Reproduce the data in its entirety, exactly as supplied.

| THE DATA |
=== Begin Enclosure ===
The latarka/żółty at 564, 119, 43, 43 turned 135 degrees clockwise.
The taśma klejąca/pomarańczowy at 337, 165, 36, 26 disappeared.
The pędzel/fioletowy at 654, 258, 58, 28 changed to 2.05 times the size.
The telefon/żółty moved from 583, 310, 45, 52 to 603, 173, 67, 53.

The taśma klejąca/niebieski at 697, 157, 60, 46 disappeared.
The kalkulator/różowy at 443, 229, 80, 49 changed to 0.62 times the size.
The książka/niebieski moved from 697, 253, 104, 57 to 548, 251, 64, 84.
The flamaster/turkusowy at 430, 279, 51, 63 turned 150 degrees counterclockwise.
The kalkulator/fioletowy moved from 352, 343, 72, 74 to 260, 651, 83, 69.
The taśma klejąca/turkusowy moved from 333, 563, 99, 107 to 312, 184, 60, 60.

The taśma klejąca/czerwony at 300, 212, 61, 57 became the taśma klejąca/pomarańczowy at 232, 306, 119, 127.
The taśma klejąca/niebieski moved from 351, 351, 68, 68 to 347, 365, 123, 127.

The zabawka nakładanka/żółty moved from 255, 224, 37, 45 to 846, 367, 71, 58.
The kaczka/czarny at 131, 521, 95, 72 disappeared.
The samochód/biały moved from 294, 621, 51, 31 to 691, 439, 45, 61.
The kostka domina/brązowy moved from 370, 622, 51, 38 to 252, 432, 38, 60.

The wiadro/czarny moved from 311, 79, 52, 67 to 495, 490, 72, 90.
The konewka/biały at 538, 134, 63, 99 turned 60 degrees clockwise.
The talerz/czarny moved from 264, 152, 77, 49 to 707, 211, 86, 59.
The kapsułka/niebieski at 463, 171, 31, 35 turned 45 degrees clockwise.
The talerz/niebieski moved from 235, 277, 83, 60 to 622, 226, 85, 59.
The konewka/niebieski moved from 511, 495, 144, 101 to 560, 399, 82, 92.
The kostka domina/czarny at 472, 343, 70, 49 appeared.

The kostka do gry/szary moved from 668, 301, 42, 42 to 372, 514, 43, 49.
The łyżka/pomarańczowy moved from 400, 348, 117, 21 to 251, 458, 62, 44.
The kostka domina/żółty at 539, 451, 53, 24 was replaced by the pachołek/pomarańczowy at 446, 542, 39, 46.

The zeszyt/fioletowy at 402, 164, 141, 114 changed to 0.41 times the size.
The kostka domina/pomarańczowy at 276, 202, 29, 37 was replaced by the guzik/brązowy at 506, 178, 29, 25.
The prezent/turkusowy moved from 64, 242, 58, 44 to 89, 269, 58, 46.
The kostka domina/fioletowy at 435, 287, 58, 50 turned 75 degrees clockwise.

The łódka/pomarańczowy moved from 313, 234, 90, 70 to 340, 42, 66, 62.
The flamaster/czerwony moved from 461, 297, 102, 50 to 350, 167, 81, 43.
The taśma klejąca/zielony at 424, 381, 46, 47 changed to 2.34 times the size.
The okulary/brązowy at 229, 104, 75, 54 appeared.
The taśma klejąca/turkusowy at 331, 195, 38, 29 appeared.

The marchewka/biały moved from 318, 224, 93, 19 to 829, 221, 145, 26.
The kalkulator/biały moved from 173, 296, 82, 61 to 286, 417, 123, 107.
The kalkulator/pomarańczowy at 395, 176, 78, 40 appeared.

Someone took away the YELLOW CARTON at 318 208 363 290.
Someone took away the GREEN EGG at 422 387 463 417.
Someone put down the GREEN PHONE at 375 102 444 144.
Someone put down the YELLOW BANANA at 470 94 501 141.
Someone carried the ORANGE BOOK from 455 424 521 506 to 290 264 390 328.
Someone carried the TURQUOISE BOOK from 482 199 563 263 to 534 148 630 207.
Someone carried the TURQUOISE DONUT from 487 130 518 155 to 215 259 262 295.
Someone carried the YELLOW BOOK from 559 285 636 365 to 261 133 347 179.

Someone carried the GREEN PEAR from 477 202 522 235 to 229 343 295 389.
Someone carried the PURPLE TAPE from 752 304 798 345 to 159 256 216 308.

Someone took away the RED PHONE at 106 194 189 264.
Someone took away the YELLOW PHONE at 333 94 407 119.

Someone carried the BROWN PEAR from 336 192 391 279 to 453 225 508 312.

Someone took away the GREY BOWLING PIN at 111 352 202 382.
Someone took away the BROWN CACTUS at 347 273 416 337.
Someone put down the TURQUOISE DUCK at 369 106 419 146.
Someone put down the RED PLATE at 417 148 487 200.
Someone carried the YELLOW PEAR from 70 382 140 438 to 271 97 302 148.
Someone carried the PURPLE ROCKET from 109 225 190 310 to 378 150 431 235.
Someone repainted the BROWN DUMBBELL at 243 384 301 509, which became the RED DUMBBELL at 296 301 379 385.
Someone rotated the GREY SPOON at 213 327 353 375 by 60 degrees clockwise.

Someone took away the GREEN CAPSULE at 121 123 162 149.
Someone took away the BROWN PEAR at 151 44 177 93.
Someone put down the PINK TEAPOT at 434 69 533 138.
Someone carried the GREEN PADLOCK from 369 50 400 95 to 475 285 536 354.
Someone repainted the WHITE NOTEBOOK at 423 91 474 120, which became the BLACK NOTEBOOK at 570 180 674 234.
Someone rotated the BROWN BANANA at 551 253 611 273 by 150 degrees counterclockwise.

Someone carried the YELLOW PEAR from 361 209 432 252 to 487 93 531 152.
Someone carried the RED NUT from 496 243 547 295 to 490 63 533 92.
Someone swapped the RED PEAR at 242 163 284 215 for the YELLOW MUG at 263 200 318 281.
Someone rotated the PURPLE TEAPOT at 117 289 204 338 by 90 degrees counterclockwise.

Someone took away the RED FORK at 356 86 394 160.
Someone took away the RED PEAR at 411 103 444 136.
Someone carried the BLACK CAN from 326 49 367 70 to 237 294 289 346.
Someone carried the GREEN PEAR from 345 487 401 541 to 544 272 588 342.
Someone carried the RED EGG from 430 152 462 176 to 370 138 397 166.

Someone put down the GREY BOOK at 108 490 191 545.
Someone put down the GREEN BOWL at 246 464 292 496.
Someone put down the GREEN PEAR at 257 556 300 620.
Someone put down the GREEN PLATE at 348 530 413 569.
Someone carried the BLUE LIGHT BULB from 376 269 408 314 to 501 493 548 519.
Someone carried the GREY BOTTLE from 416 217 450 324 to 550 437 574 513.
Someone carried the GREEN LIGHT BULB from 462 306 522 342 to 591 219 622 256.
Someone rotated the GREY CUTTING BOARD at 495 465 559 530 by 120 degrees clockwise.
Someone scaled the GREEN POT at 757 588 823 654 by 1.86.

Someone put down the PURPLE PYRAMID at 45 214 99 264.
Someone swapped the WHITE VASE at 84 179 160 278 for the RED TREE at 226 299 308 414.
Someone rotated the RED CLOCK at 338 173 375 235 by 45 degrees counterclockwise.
=== End Enclosure ===
| RESULT FOR THIS TASK |
The latarka/żółty at 564, 119, 43, 43 turned 135 degrees clockwise.
The taśma klejąca/pomarańczowy at 337, 165, 36, 26 disappeared.
The pędzel/fioletowy at 654, 258, 58, 28 changed to 2.05 times the size.
The telefon/żółty moved from 583, 310, 45, 52 to 603, 173, 67, 53.

The taśma klejąca/niebieski at 697, 157, 60, 46 disappeared.
The kalkulator/różowy at 443, 229, 80, 49 changed to 0.62 times the size.
The książka/niebieski moved from 697, 253, 104, 57 to 548, 251, 64, 84.
The flamaster/turkusowy at 430, 279, 51, 63 turned 150 degrees counterclockwise.
The kalkulator/fioletowy moved from 352, 343, 72, 74 to 260, 651, 83, 69.
The taśma klejąca/turkusowy moved from 333, 563, 99, 107 to 312, 184, 60, 60.

The taśma klejąca/czerwony at 300, 212, 61, 57 became the taśma klejąca/pomarańczowy at 232, 306, 119, 127.
The taśma klejąca/niebieski moved from 351, 351, 68, 68 to 347, 365, 123, 127.

The zabawka nakładanka/żółty moved from 255, 224, 37, 45 to 846, 367, 71, 58.
The kaczka/czarny at 131, 521, 95, 72 disappeared.
The samochód/biały moved from 294, 621, 51, 31 to 691, 439, 45, 61.
The kostka domina/brązowy moved from 370, 622, 51, 38 to 252, 432, 38, 60.

The wiadro/czarny moved from 311, 79, 52, 67 to 495, 490, 72, 90.
The konewka/biały at 538, 134, 63, 99 turned 60 degrees clockwise.
The talerz/czarny moved from 264, 152, 77, 49 to 707, 211, 86, 59.
The kapsułka/niebieski at 463, 171, 31, 35 turned 45 degrees clockwise.
The talerz/niebieski moved from 235, 277, 83, 60 to 622, 226, 85, 59.
The konewka/niebieski moved from 511, 495, 144, 101 to 560, 399, 82, 92.
The kostka domina/czarny at 472, 343, 70, 49 appeared.

The kostka do gry/szary moved from 668, 301, 42, 42 to 372, 514, 43, 49.
The łyżka/pomarańczowy moved from 400, 348, 117, 21 to 251, 458, 62, 44.
The kostka domina/żółty at 539, 451, 53, 24 was replaced by the pachołek/pomarańczowy at 446, 542, 39, 46.

The zeszyt/fioletowy at 402, 164, 141, 114 changed to 0.41 times the size.
The kostka domina/pomarańczowy at 276, 202, 29, 37 was replaced by the guzik/brązowy at 506, 178, 29, 25.
The prezent/turkusowy moved from 64, 242, 58, 44 to 89, 269, 58, 46.
The kostka domina/fioletowy at 435, 287, 58, 50 turned 75 degrees clockwise.

The łódka/pomarańczowy moved from 313, 234, 90, 70 to 340, 42, 66, 62.
The flamaster/czerwony moved from 461, 297, 102, 50 to 350, 167, 81, 43.
The taśma klejąca/zielony at 424, 381, 46, 47 changed to 2.34 times the size.
The okulary/brązowy at 229, 104, 75, 54 appeared.
The taśma klejąca/turkusowy at 331, 195, 38, 29 appeared.

The marchewka/biały moved from 318, 224, 93, 19 to 829, 221, 145, 26.
The kalkulator/biały moved from 173, 296, 82, 61 to 286, 417, 123, 107.
The kalkulator/pomarańczowy at 395, 176, 78, 40 appeared.

Someone took away the YELLOW CARTON at 318 208 363 290.
Someone took away the GREEN EGG at 422 387 463 417.
Someone put down the GREEN PHONE at 375 102 444 144.
Someone put down the YELLOW BANANA at 470 94 501 141.
Someone carried the ORANGE BOOK from 455 424 521 506 to 290 264 390 328.
Someone carried the TURQUOISE BOOK from 482 199 563 263 to 534 148 630 207.
Someone carried the TURQUOISE DONUT from 487 130 518 155 to 215 259 262 295.
Someone carried the YELLOW BOOK from 559 285 636 365 to 261 133 347 179.

Someone carried the GREEN PEAR from 477 202 522 235 to 229 343 295 389.
Someone carried the PURPLE TAPE from 752 304 798 345 to 159 256 216 308.

Someone took away the RED PHONE at 106 194 189 264.
Someone took away the YELLOW PHONE at 333 94 407 119.

Someone carried the BROWN PEAR from 336 192 391 279 to 453 225 508 312.

Someone took away the GREY BOWLING PIN at 111 352 202 382.
Someone took away the BROWN CACTUS at 347 273 416 337.
Someone put down the TURQUOISE DUCK at 369 106 419 146.
Someone put down the RED PLATE at 417 148 487 200.
Someone carried the YELLOW PEAR from 70 382 140 438 to 271 97 302 148.
Someone carried the PURPLE ROCKET from 109 225 190 310 to 378 150 431 235.
Someone repainted the BROWN DUMBBELL at 243 384 301 509, which became the RED DUMBBELL at 296 301 379 385.
Someone rotated the GREY SPOON at 213 327 353 375 by 60 degrees clockwise.

Someone took away the GREEN CAPSULE at 121 123 162 149.
Someone took away the BROWN PEAR at 151 44 177 93.
Someone put down the PINK TEAPOT at 434 69 533 138.
Someone carried the GREEN PADLOCK from 369 50 400 95 to 475 285 536 354.
Someone repainted the WHITE NOTEBOOK at 423 91 474 120, which became the BLACK NOTEBOOK at 570 180 674 234.
Someone rotated the BROWN BANANA at 551 253 611 273 by 150 degrees counterclockwise.

Someone carried the YELLOW PEAR from 361 209 432 252 to 487 93 531 152.
Someone carried the RED NUT from 496 243 547 295 to 490 63 533 92.
Someone swapped the RED PEAR at 242 163 284 215 for the YELLOW MUG at 263 200 318 281.
Someone rotated the PURPLE TEAPOT at 117 289 204 338 by 90 degrees counterclockwise.

Someone took away the RED FORK at 356 86 394 160.
Someone took away the RED PEAR at 411 103 444 136.
Someone carried the BLACK CAN from 326 49 367 70 to 237 294 289 346.
Someone carried the GREEN PEAR from 345 487 401 541 to 544 272 588 342.
Someone carried the RED EGG from 430 152 462 176 to 370 138 397 166.

Someone put down the GREY BOOK at 108 490 191 545.
Someone put down the GREEN BOWL at 246 464 292 496.
Someone put down the GREEN PEAR at 257 556 300 620.
Someone put down the GREEN PLATE at 348 530 413 569.
Someone carried the BLUE LIGHT BULB from 376 269 408 314 to 501 493 548 519.
Someone carried the GREY BOTTLE from 416 217 450 324 to 550 437 574 513.
Someone carried the GREEN LIGHT BULB from 462 306 522 342 to 591 219 622 256.
Someone rotated the GREY CUTTING BOARD at 495 465 559 530 by 120 degrees clockwise.
Someone scaled the GREEN POT at 757 588 823 654 by 1.86.

Someone put down the PURPLE PYRAMID at 45 214 99 264.
Someone swapped the WHITE VASE at 84 179 160 278 for the RED TREE at 226 299 308 414.
Someone rotated the RED CLOCK at 338 173 375 235 by 45 degrees counterclockwise.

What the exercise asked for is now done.